#### [Problem description]
Lines containing the string "headphones": how many are there below? Answer with the number only.

(Scene images with change listings)
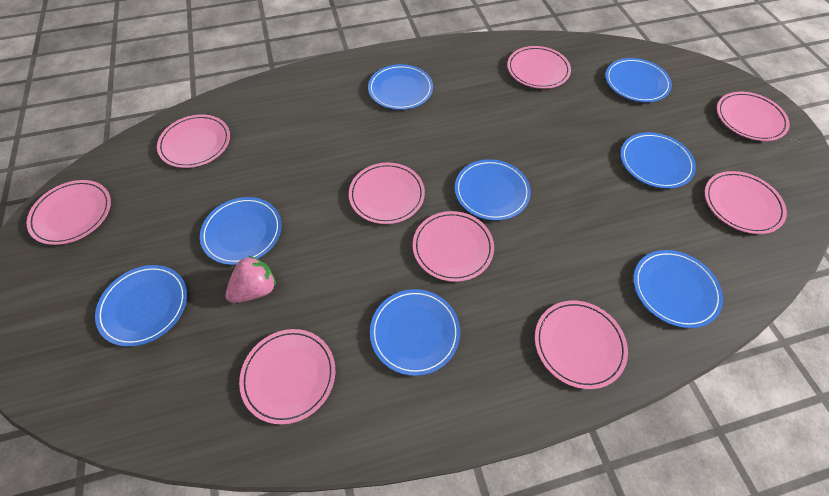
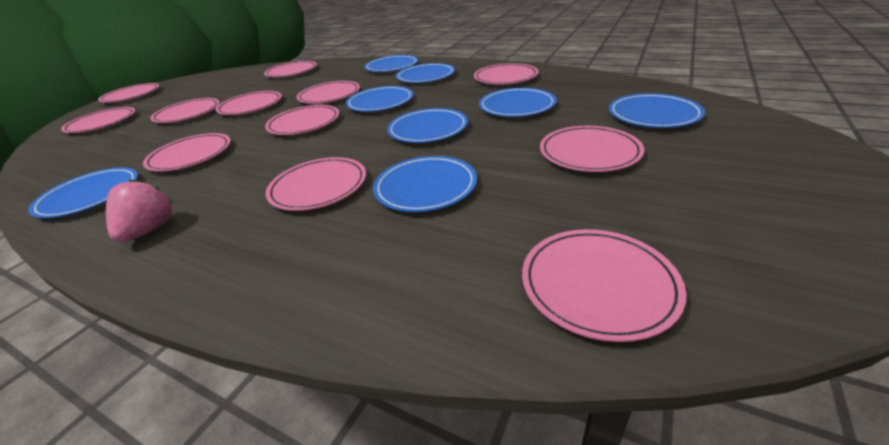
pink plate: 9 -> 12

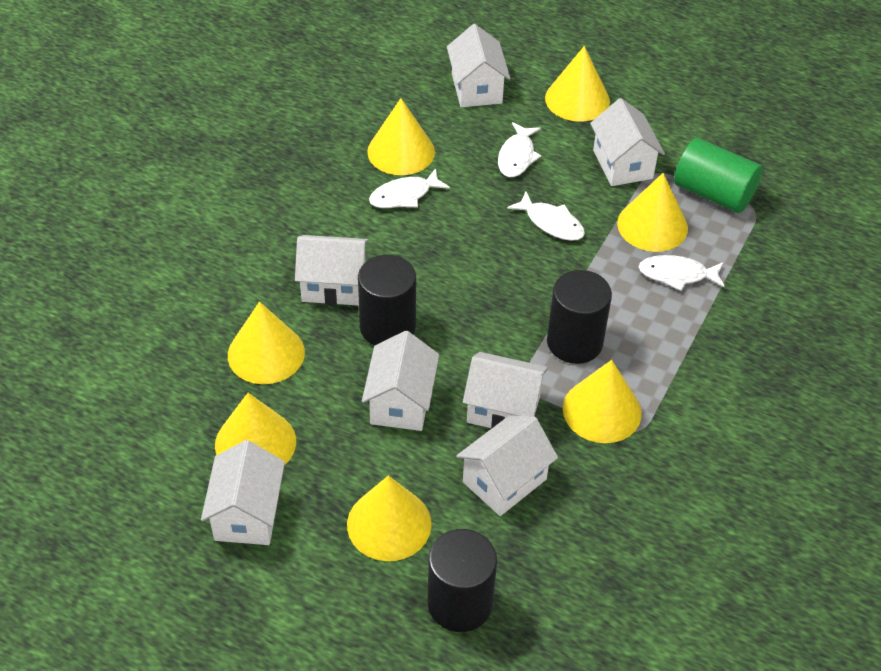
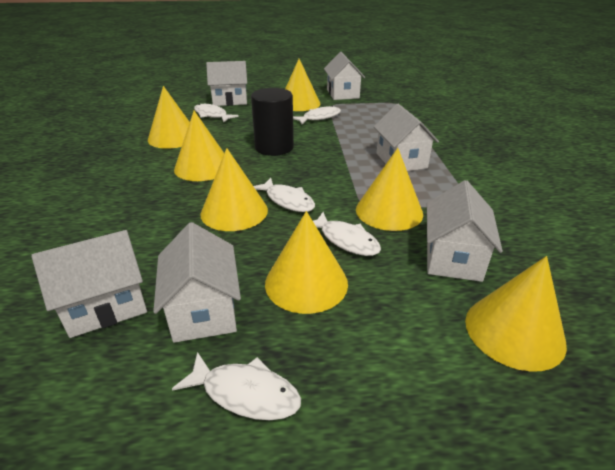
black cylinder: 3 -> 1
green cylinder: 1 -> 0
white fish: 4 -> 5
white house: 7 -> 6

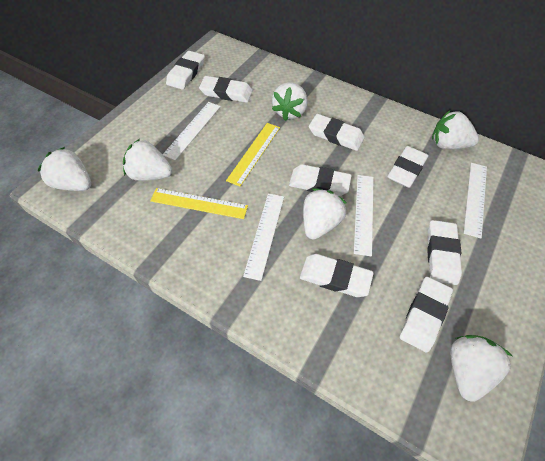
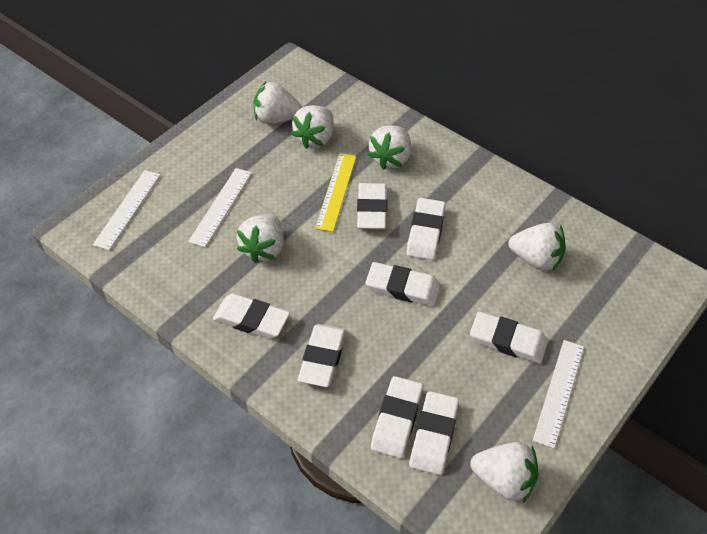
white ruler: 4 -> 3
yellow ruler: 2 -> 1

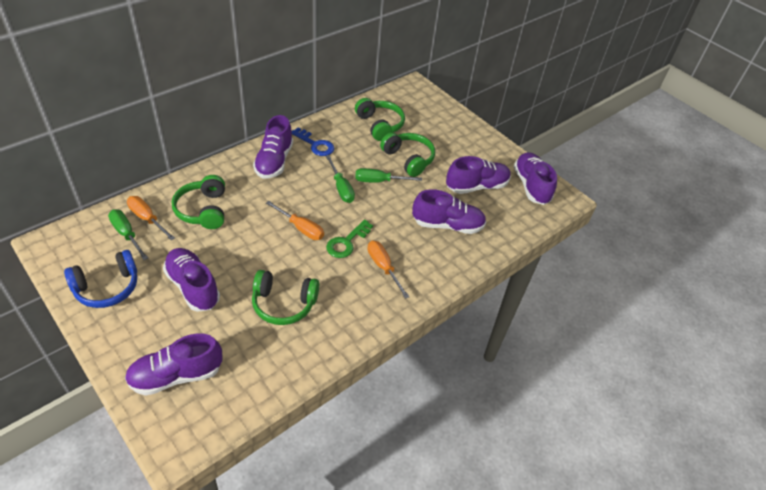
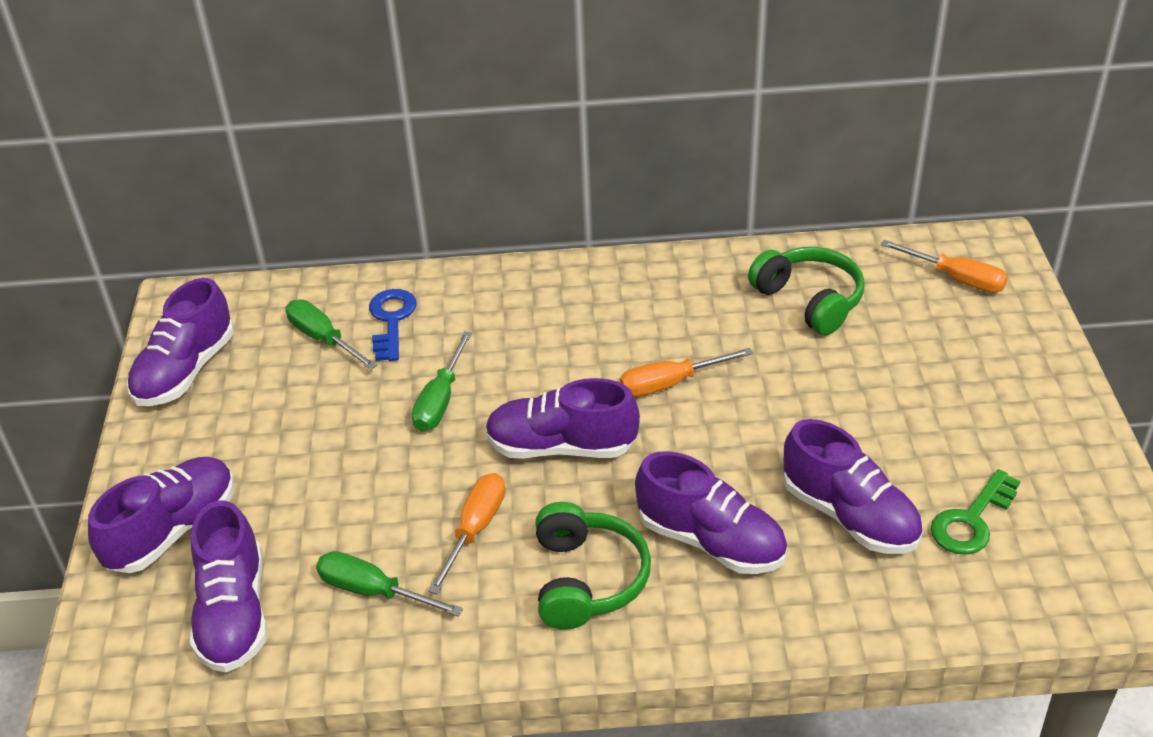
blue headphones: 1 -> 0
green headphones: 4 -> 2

#### [Reply to the exercise]
2